(Scene comparison data)
--- --- ---
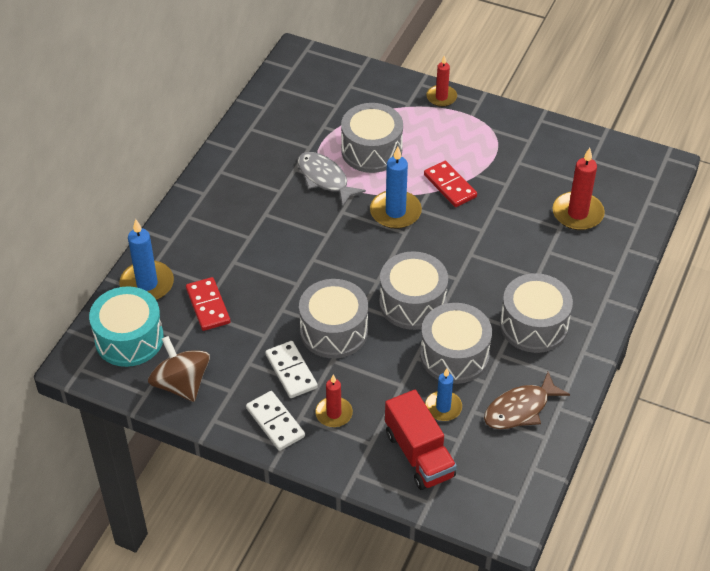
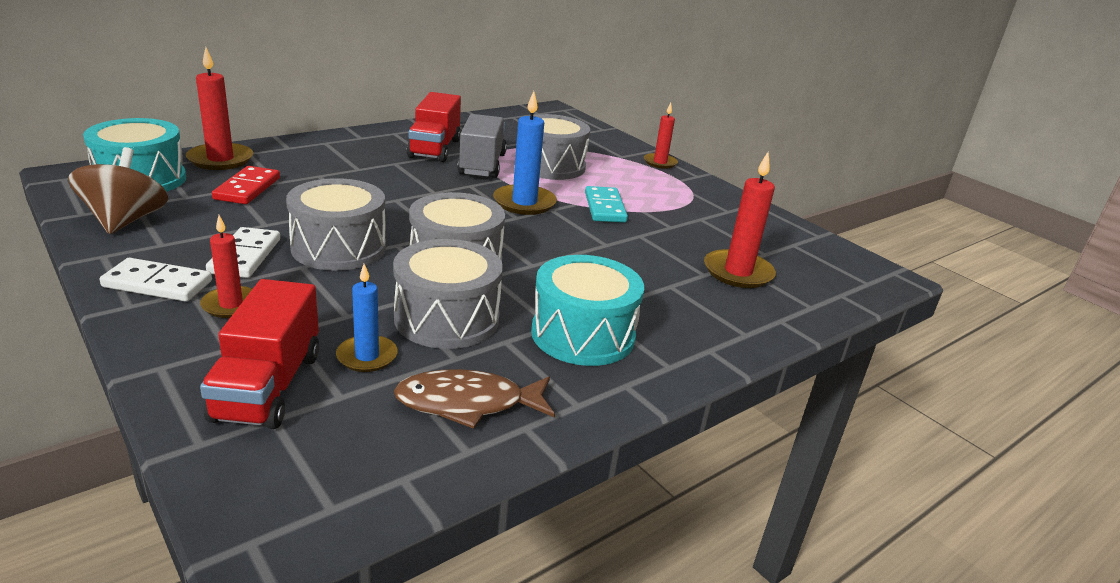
camera: 25 degrees right, 20 degrees down
blue candle [120,219,174,300] -> red candle [186,47,253,170]
white domino [246,391,305,451] -> white domino turned 75 degrees counterclockwise [100,258,212,302]
grey fish [297,152,366,207] -> grey truck [458,114,507,178]
red domino [424,161,477,207] -> turquoise domino [585,186,628,223]
grey drum [500,273,573,353] -> turquoise drum [531,255,644,366]
none -> red truck [407,92,461,162]

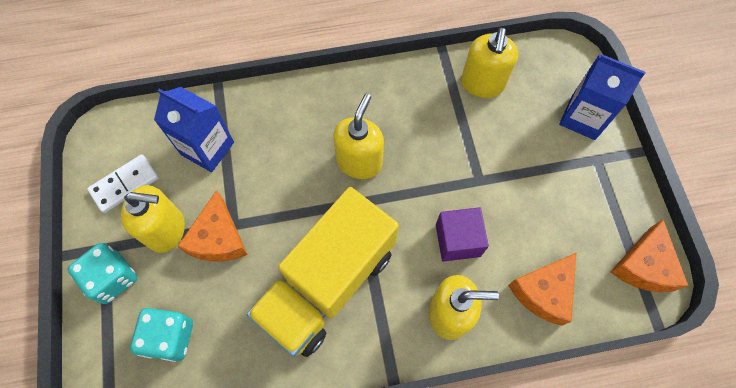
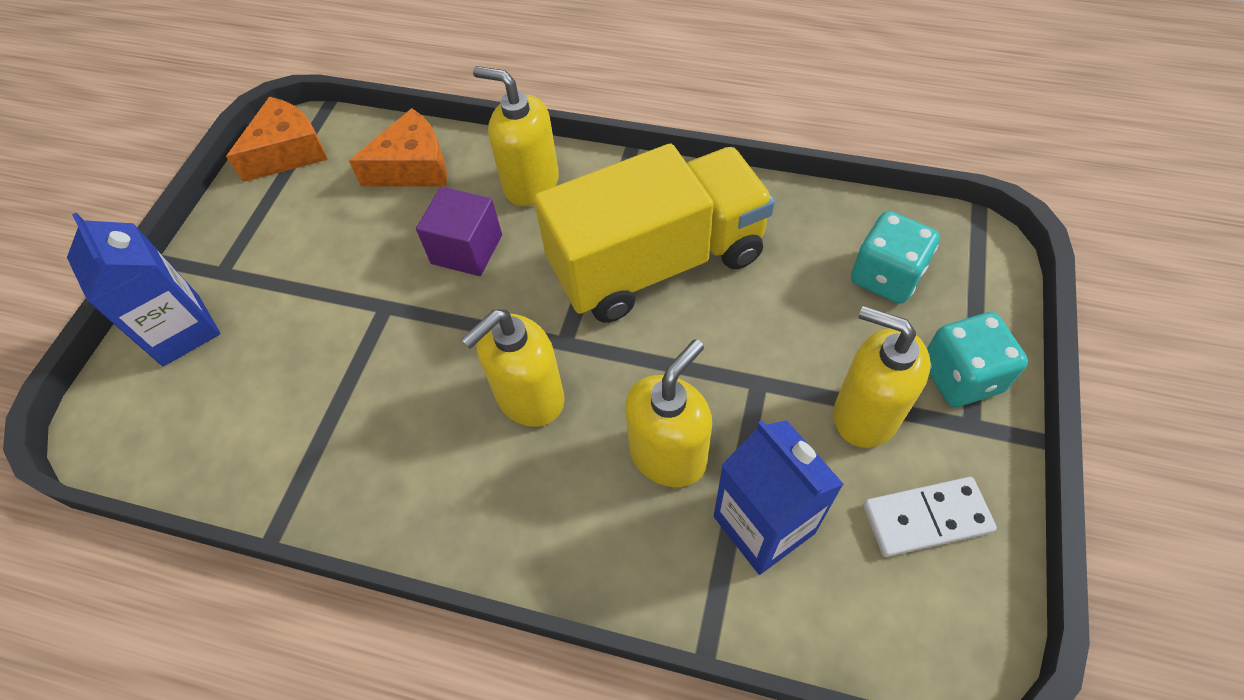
camera: 150 degrees left, 10 degrees down
orange cheese [177,190,248,262] -> none
yellow soap dispenser [461,27,518,98] -> yellow soap dispenser moved to [625,339,712,487]

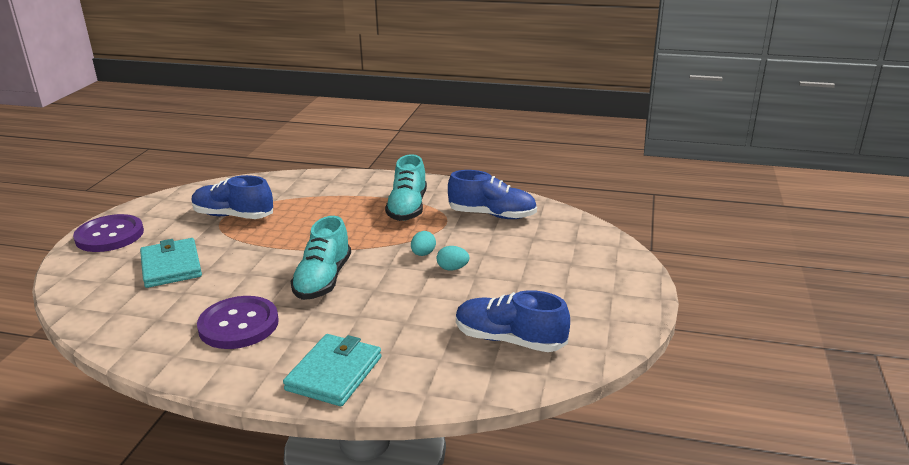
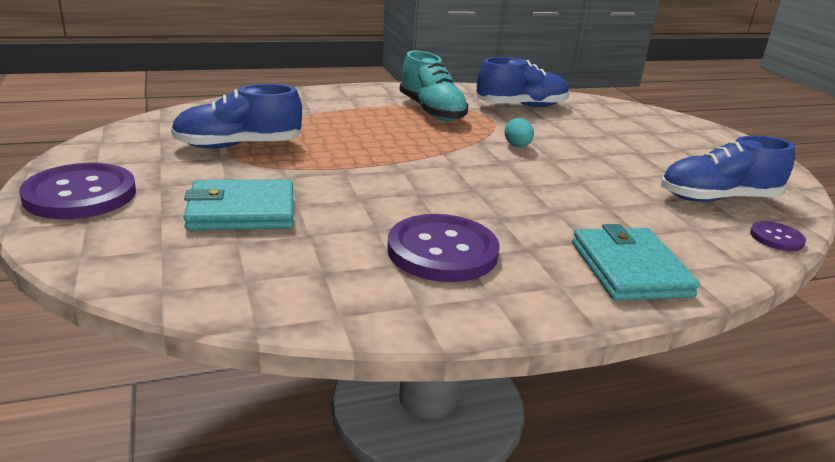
camera: 35 degrees left, 0 degrees up
turquoise wallet [140,238,202,288] -> turquoise wallet turned 45 degrees counterclockwise [183,179,293,230]
turquoise shoe [291,216,351,300] -> none
turquoise egg [437,246,470,270] -> none
none -> purple button [750,221,806,251]

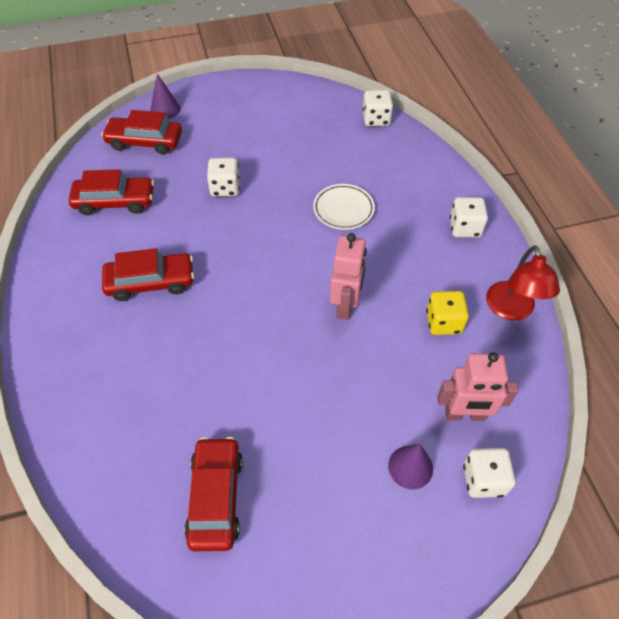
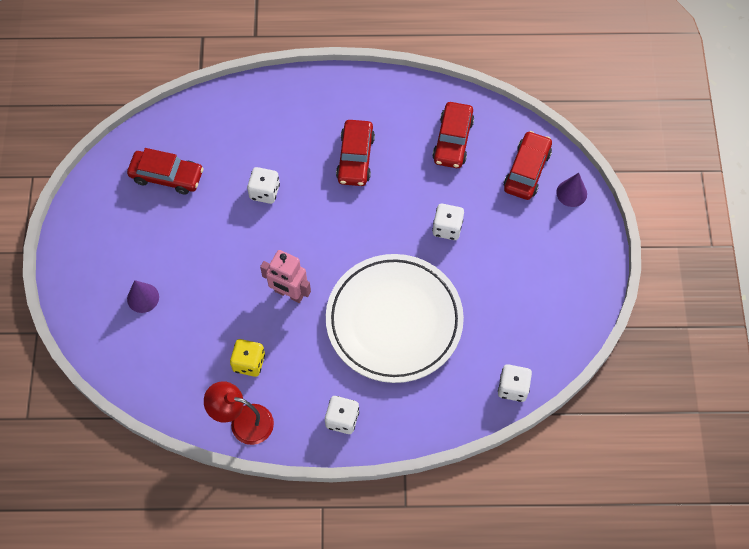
camera: 105 degrees right, 10 degrees up
white plate [313,184,375,230] -> white plate [326,254,464,383], size x2.36
pink robot [437,352,519,421] -> none
white dice [463,448,515,498] -> white dice moved to [247,167,280,204]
--- --- ---
Task statement:
Copy exactly the lines of the entries above from the one containing "blue candle [120,219,174,300]" through the one containing "camera: 150 degrees left, 10 degrees down". Both end lines count; pictures do not.

Written solution:
blue candle [120,219,174,300] -> red candle [186,47,253,170]
white domino [246,391,305,451] -> white domino turned 75 degrees counterclockwise [100,258,212,302]
grey fish [297,152,366,207] -> grey truck [458,114,507,178]
red domino [424,161,477,207] -> turquoise domino [585,186,628,223]
grey drum [500,273,573,353] -> turquoise drum [531,255,644,366]
none -> red truck [407,92,461,162]

camera: 150 degrees left, 10 degrees down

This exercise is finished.